__What you should do__.
Go to the line with "(518, 445) = (660, 158): none -> green key" in the entries below and write out every line from there through the line with "(575, 479) = (484, 305): yellow", exactly and without pictures.

(Extracted data entries)

--- START ---

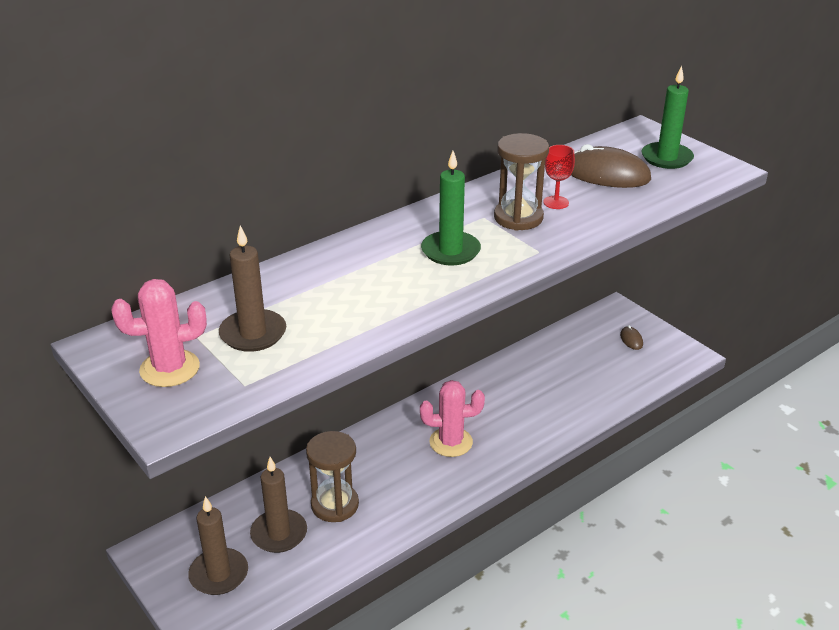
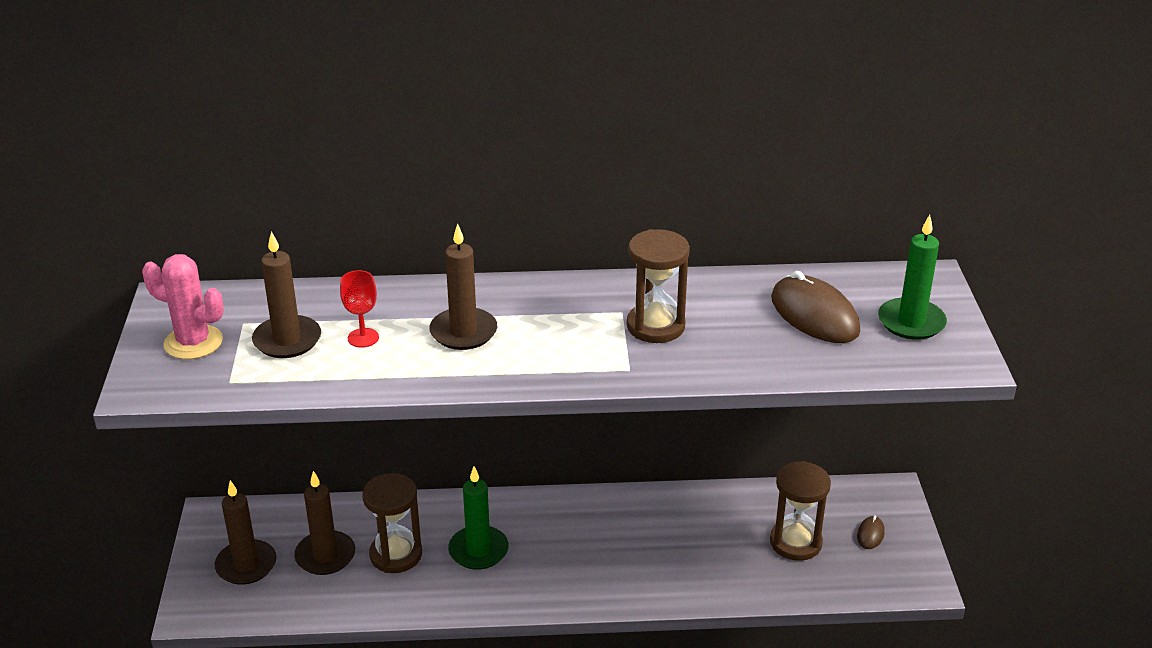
camera: 35 degrees right, 0 degrees up
(388, 273) = (463, 332): none -> brown candle
(450, 251) = (545, 334): green candle -> green candle (478, 550)
(451, 442) = (559, 549): pink cactus -> none
(556, 202) = (716, 325): red goblet -> red goblet (363, 338)
(594, 365) = (795, 542): none -> brown hourglass

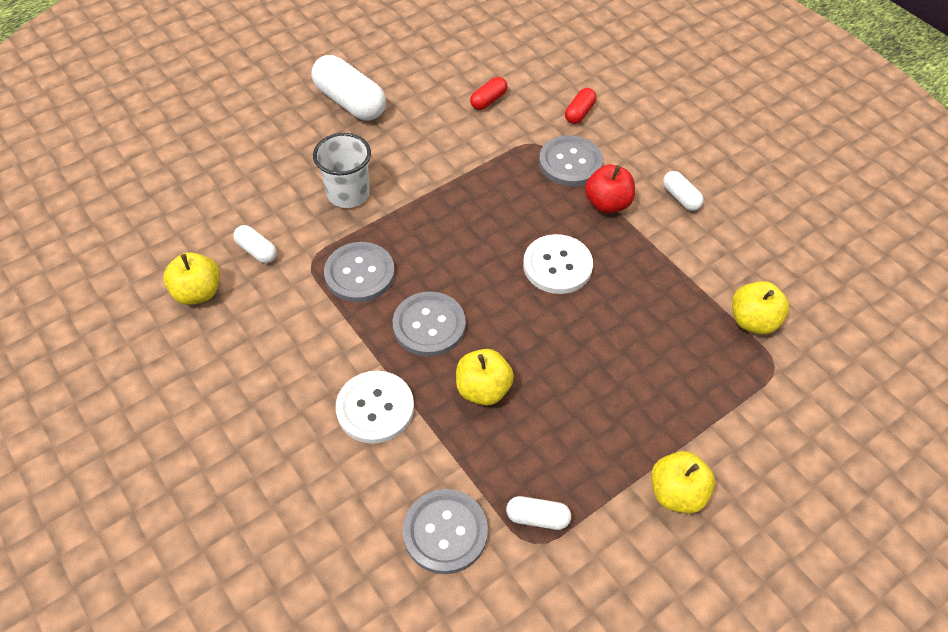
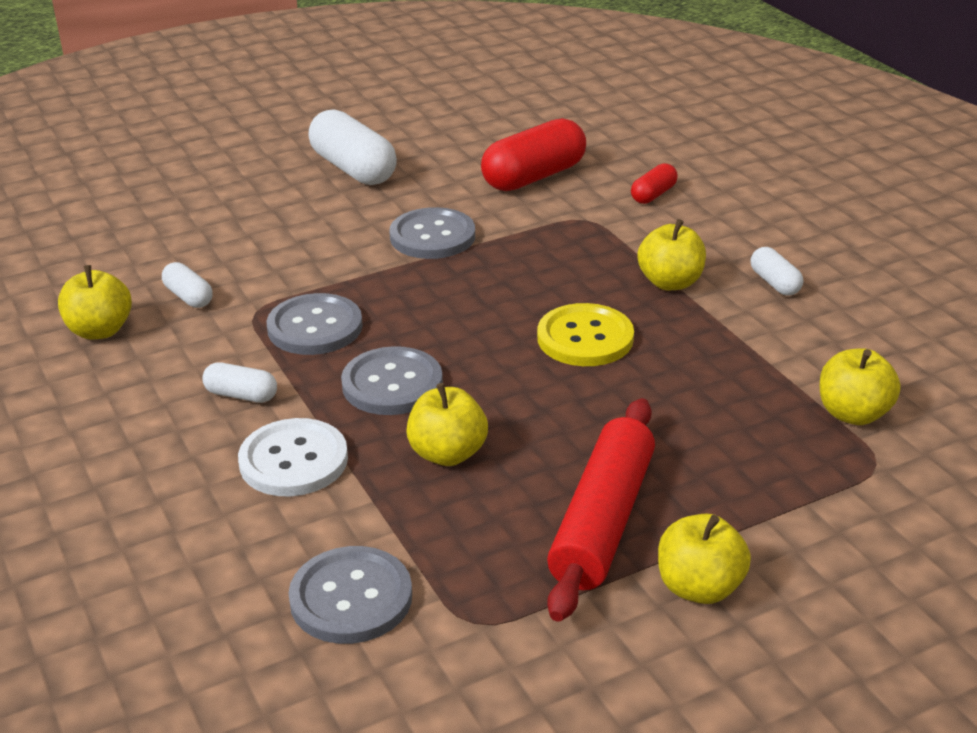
camera: 10 degrees right, 20 degrees down
(348, 193) = (324, 251): white cup -> none
(488, 100) = (534, 177): red capsule -> red capsule, size x1.97
(537, 518) = (487, 595): white capsule -> white capsule (241, 395)
(557, 265) = (585, 338): white button -> yellow button
(570, 162) = (629, 240): grey button -> grey button (432, 236)
(602, 440) = (603, 521): none -> red rolling pin
(607, 203) = (670, 282): red apple -> yellow apple

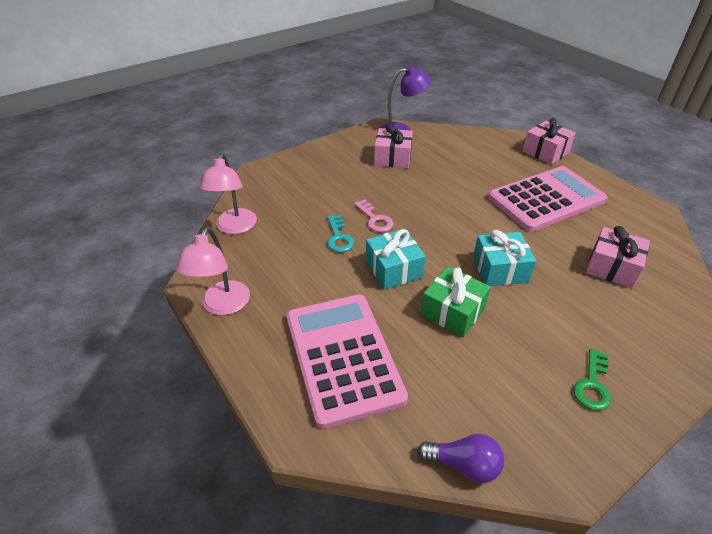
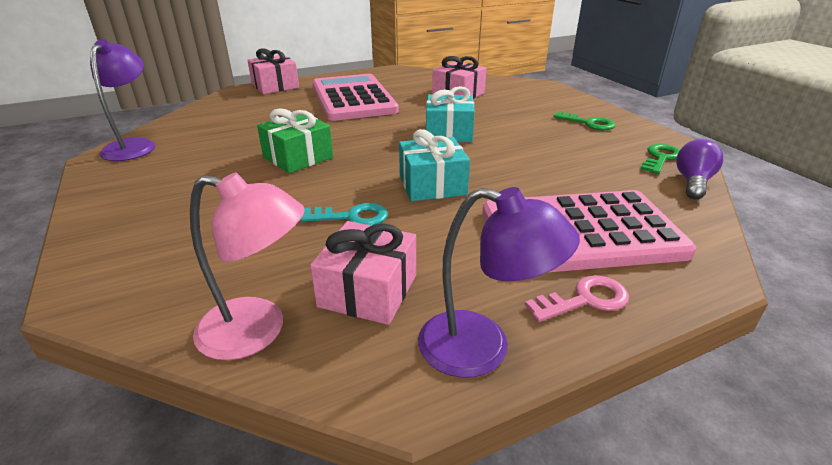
camera: 80 degrees left, 10 degrees down
(222, 306) = (482, 348): pink lamp -> purple lamp
(375, 219) = (327, 186): pink key -> pink key (584, 300)
(392, 158) = (195, 159): pink gift -> pink gift (368, 290)
(452, 311) = (506, 162): green gift -> green gift (298, 157)
(518, 445) = (660, 158): none -> green key

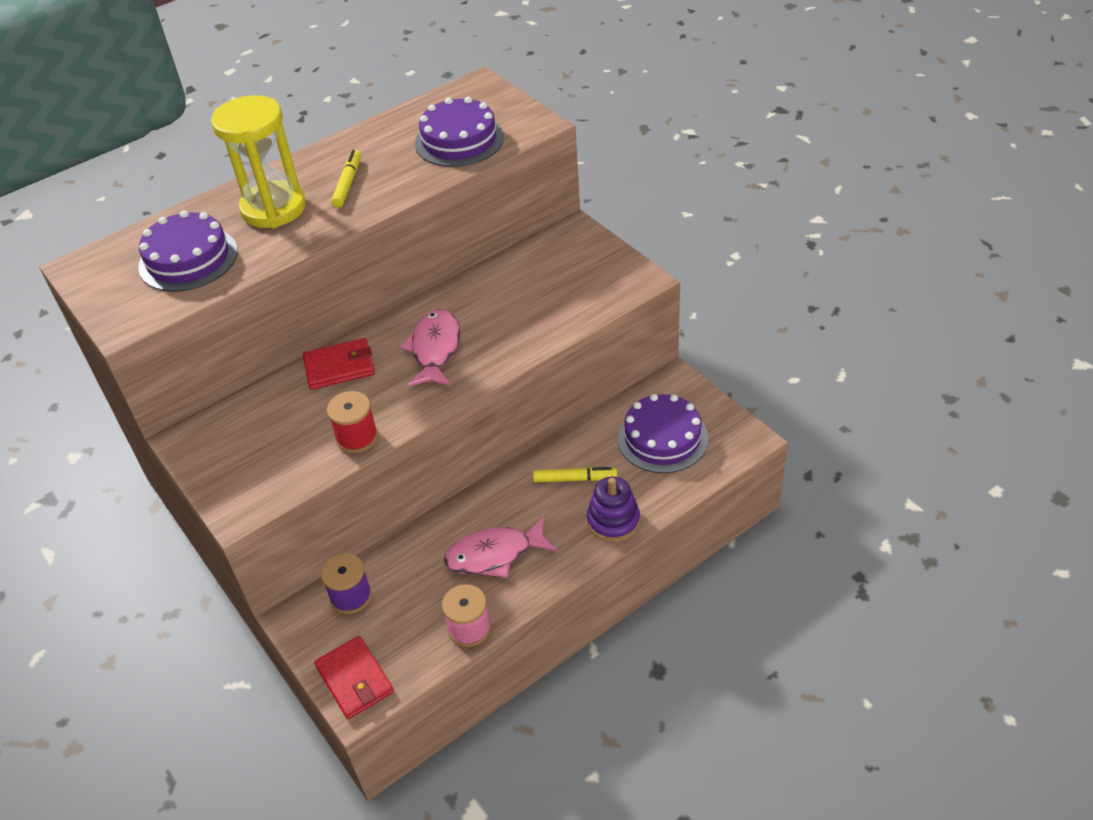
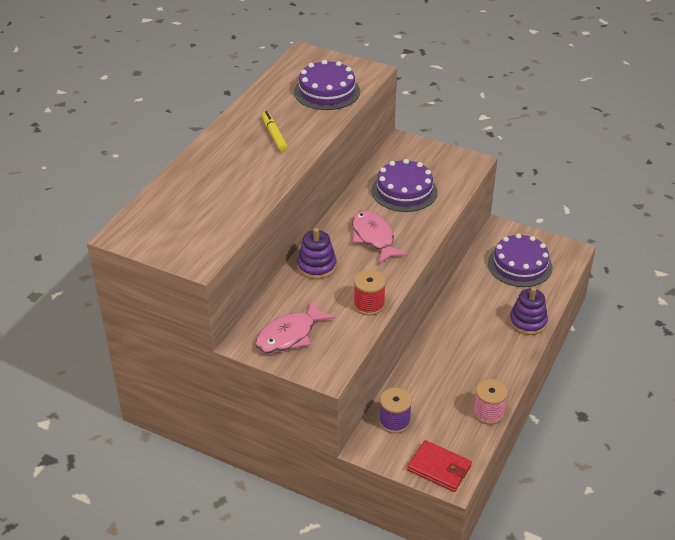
camera: 30 degrees left, 5 degrees down
(188, 259) = (204, 209): purple cake -> purple cake (404, 191)
(274, 208) = (235, 162): yellow hourglass -> none
(339, 367) = (316, 266): red wallet -> purple stacking toy
(495, 554) = (469, 365): pink fish -> pink fish (290, 335)
(575, 479) = (484, 305): yellow marker -> none

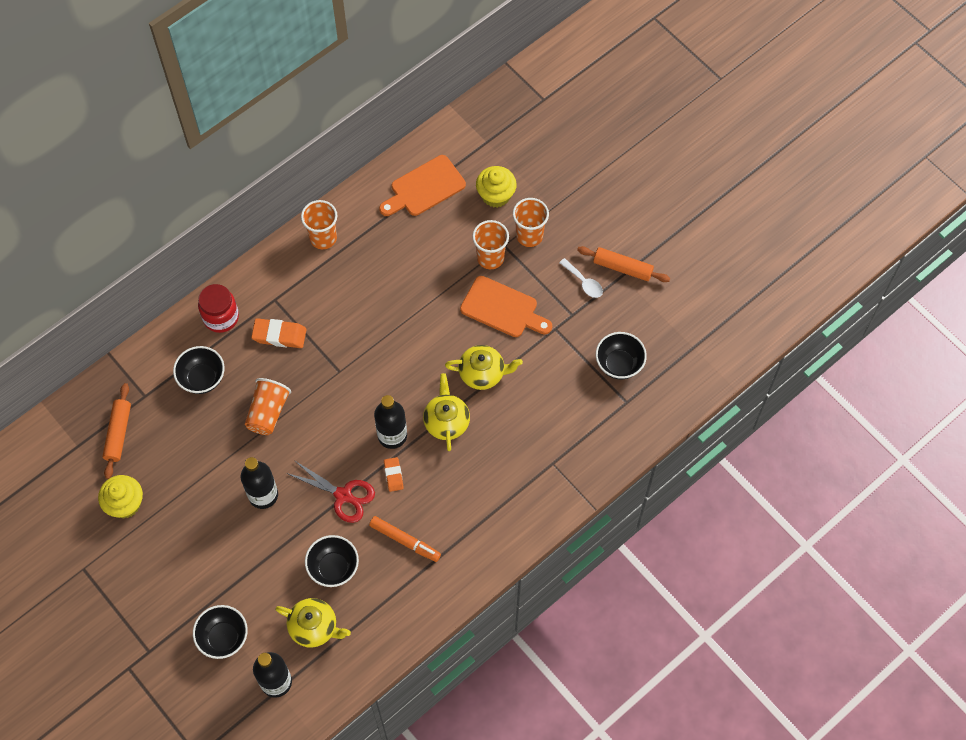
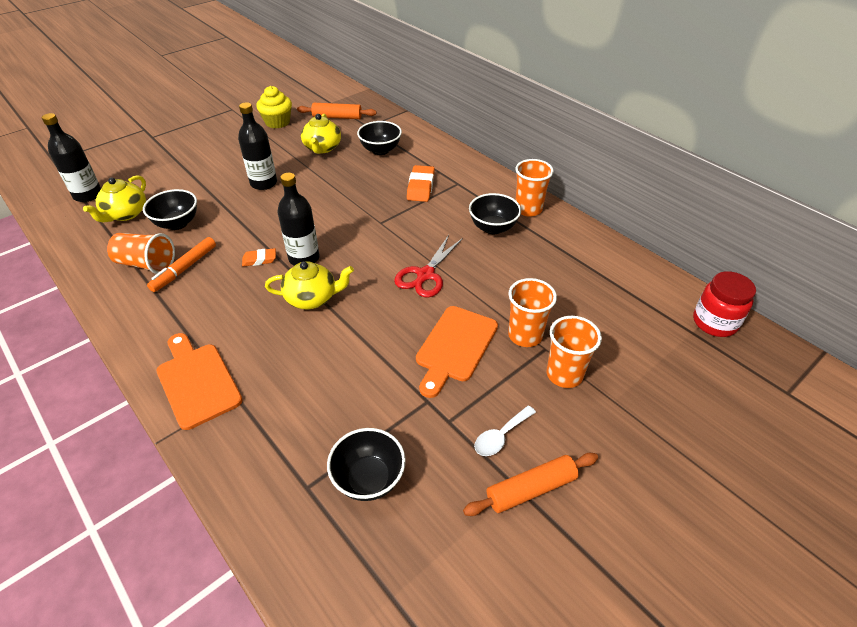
camera: 90 degrees right, 20 degrees down
(221, 317) = (438, 157): red jar -> red jar (714, 322)
(223, 638) = (143, 168): black bowl -> black bowl (493, 228)
(268, 412) = (343, 183): orange cup -> orange cup (146, 264)
(344, 495) = (248, 228): red scissors -> red scissors (425, 275)
(424, 188) = (607, 278): orange cutting board -> orange cutting board (197, 381)
(482, 373) = (368, 328): yellow teapot -> yellow teapot (322, 148)
(496, 195) = (616, 341): yellow cupcake -> none
(622, 268) = (530, 489): orange rolling pin -> orange rolling pin turned 45 degrees clockwise

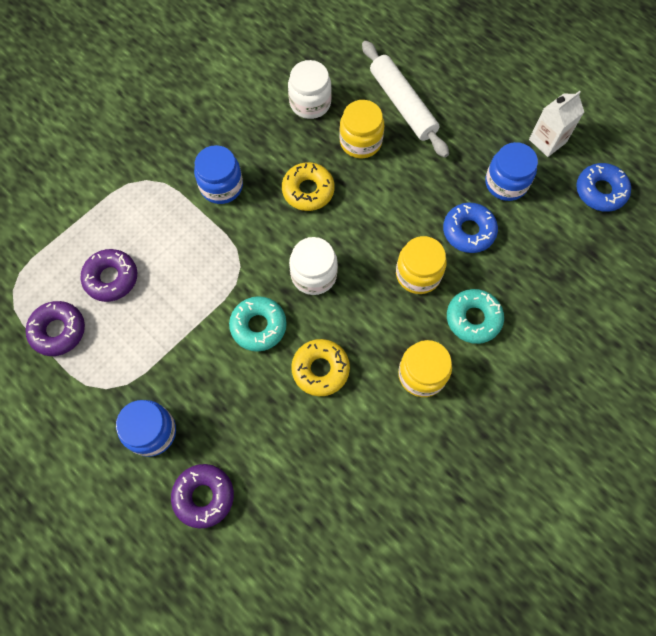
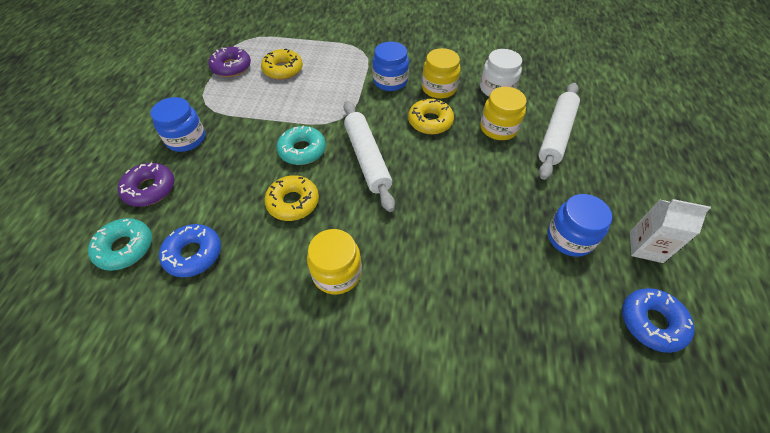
camera: 55 degrees right, 15 degrees down
(111, 278) = (283, 69): purple donut -> yellow donut
(314, 275) = (367, 158): white jar -> white rolling pin
(418, 274) = (425, 221): yellow jar -> yellow jar (439, 88)
(468, 231) = (497, 235): blue donut -> blue donut (193, 254)
(473, 318) = (419, 284): turquoise donut -> turquoise donut (125, 248)

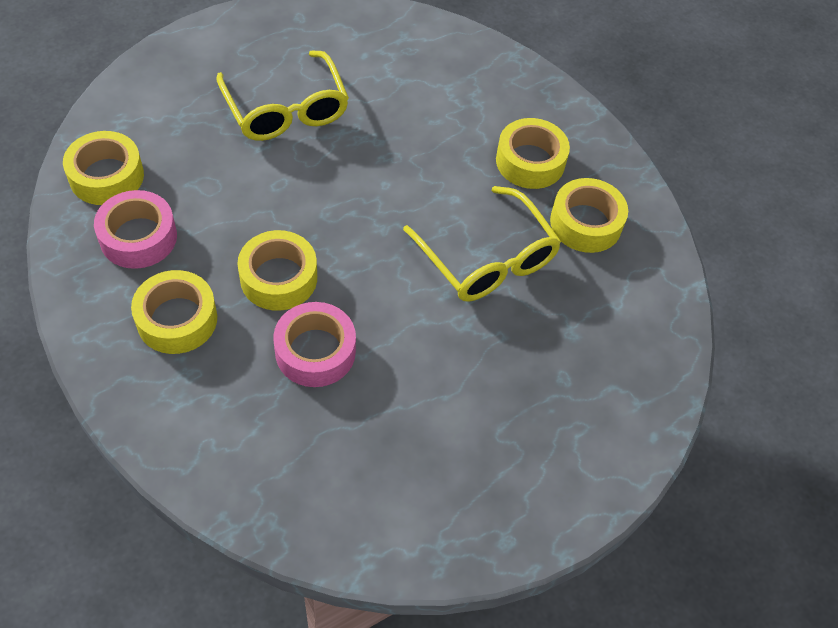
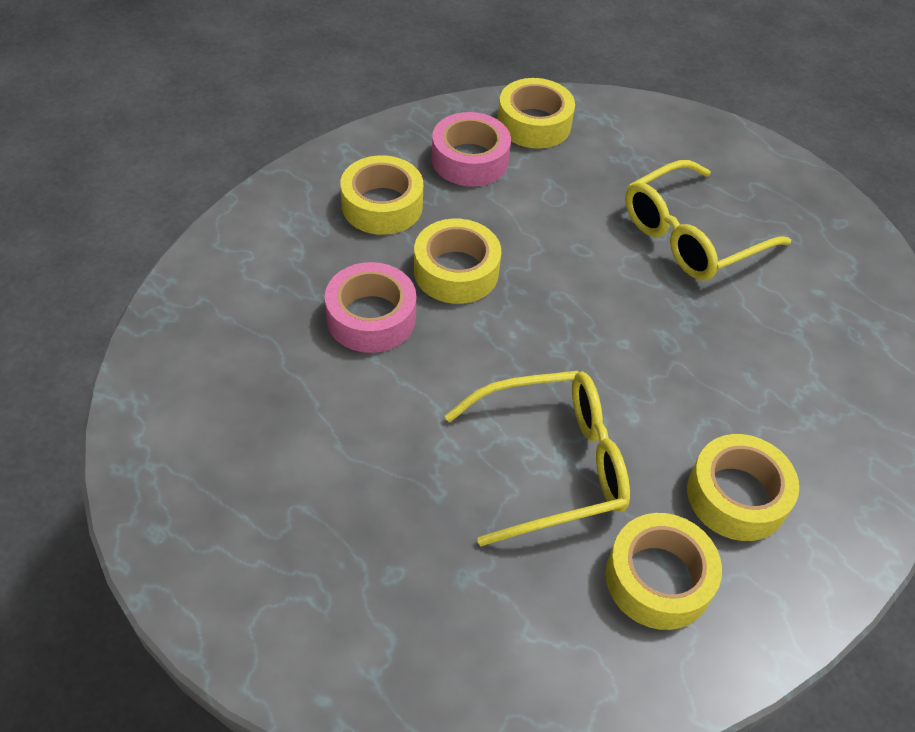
camera: 80 degrees right, 5 degrees down
(487, 259) = (552, 464): yellow glasses -> yellow glasses turned 150 degrees counterclockwise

--- END ---

__Solution__.
(518, 445) = (660, 158): none -> green key

camera: 30 degrees left, 5 degrees down
(188, 259) = (204, 209): purple cake -> purple cake (404, 191)
(274, 208) = (235, 162): yellow hourglass -> none
(339, 367) = (316, 266): red wallet -> purple stacking toy
(495, 554) = (469, 365): pink fish -> pink fish (290, 335)
(575, 479) = (484, 305): yellow marker -> none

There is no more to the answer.